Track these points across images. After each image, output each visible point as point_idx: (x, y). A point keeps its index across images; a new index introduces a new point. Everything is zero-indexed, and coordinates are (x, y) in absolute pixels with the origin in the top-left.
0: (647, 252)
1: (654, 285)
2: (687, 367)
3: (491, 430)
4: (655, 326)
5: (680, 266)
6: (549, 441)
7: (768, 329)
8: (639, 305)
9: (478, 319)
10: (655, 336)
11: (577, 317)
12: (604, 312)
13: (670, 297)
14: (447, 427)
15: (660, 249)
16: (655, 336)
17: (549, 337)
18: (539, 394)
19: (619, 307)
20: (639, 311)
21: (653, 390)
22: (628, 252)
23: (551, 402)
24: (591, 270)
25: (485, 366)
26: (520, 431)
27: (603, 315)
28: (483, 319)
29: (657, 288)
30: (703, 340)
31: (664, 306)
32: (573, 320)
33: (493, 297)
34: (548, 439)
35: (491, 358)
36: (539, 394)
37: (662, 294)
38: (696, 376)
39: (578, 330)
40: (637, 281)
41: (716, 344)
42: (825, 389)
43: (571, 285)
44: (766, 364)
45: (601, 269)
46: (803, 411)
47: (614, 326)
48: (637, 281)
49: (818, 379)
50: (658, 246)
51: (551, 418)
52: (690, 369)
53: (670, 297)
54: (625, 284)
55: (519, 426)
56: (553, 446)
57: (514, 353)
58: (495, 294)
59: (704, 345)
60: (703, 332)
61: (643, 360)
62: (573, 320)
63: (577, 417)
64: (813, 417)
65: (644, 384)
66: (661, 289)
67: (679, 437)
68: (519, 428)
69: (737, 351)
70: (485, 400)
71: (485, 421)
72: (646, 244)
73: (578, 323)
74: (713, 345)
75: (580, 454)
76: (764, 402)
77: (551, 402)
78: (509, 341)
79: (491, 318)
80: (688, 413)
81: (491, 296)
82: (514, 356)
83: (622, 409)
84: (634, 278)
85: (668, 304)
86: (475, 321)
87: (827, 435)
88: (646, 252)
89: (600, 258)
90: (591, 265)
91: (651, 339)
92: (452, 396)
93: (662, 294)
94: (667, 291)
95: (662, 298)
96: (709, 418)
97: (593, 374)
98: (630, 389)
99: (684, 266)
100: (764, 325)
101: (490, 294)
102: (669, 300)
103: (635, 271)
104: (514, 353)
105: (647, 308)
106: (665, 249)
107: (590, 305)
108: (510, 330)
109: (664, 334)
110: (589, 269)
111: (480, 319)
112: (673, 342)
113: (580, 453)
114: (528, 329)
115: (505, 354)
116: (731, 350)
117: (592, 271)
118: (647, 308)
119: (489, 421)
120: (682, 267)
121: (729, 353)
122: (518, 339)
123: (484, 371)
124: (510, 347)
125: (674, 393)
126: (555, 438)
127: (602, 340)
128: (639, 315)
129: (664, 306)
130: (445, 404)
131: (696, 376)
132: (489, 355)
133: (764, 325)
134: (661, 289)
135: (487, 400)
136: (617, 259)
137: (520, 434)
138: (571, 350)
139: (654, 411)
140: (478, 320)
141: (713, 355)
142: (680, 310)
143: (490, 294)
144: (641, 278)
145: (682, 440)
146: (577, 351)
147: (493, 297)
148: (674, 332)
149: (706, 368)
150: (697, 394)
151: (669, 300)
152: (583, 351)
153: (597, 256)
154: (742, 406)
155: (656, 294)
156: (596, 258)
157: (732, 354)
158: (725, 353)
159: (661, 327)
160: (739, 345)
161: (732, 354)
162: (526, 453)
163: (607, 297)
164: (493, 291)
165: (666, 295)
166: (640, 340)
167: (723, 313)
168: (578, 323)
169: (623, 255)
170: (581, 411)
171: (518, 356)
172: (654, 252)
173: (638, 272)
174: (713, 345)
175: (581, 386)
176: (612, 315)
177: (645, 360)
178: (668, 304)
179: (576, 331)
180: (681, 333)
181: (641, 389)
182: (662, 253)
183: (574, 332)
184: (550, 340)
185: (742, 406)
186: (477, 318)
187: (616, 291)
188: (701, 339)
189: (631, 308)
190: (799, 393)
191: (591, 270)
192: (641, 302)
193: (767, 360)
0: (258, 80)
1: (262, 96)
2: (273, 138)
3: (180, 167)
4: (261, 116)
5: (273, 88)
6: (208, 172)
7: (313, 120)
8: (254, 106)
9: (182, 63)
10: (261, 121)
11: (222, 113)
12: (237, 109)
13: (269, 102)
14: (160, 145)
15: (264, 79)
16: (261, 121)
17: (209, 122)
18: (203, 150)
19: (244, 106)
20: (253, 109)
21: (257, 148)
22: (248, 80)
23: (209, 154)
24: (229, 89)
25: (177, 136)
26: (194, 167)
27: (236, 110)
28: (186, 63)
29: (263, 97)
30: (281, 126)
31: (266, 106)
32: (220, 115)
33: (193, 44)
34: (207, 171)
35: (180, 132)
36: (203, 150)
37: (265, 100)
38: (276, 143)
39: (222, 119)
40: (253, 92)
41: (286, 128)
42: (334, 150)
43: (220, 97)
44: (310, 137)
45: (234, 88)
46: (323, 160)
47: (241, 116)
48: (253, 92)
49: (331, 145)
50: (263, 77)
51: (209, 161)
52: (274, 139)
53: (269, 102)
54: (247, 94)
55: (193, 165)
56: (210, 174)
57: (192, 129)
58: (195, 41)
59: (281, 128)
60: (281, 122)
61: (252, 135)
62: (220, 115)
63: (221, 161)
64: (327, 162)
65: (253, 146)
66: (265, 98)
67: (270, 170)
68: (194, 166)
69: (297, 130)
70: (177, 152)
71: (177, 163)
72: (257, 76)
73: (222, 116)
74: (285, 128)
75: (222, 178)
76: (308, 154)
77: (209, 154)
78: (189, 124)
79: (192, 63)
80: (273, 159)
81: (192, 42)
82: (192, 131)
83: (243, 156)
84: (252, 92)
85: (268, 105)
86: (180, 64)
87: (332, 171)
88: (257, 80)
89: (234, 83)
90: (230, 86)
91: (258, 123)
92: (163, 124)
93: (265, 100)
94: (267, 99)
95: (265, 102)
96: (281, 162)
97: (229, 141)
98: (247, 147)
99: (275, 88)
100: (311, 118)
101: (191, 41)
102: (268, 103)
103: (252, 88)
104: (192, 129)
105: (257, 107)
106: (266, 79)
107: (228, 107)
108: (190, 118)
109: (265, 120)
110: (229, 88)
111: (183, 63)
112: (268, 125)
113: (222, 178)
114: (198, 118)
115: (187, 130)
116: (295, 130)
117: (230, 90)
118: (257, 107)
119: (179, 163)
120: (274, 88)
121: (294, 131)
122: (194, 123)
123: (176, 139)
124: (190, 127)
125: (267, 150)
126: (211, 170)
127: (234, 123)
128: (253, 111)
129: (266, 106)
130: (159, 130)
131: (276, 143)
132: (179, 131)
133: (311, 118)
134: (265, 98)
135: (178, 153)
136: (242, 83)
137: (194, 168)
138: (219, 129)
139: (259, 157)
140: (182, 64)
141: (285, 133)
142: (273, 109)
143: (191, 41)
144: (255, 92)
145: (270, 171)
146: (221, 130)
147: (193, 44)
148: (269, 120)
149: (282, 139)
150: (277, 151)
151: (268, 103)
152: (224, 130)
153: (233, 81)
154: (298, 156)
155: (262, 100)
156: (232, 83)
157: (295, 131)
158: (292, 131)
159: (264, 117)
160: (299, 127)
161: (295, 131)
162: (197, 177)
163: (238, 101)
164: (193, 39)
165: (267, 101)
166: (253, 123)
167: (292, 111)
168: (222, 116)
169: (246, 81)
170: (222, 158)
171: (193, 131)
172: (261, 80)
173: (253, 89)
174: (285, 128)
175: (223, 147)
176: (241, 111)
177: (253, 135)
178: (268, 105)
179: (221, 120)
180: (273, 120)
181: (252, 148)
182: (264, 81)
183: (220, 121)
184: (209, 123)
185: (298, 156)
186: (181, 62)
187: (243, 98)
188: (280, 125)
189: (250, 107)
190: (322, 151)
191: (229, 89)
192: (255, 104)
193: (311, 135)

┄┄┄┄┄┄

* STATED PROBLEM
Reproduce the stretch of the material above from its start through the line containing "19: (619, 307)", replacing "top-left" with "upper-left" and keeping everything else unchanged.

* RESULT BELOW
Track these points across images. After each image, output each visible point as point_idx: (x, y). A point keeps its index across images; a new index introduces a new point. Everything is zero-indexed, and coordinates are (x, y) in absolute pixels with the origin in the upper-left.
0: (647, 252)
1: (654, 285)
2: (687, 367)
3: (491, 430)
4: (655, 326)
5: (680, 266)
6: (549, 441)
7: (768, 329)
8: (639, 305)
9: (478, 319)
10: (655, 336)
11: (577, 317)
12: (604, 312)
13: (670, 297)
14: (447, 427)
15: (660, 249)
16: (655, 336)
17: (549, 337)
18: (539, 394)
19: (619, 307)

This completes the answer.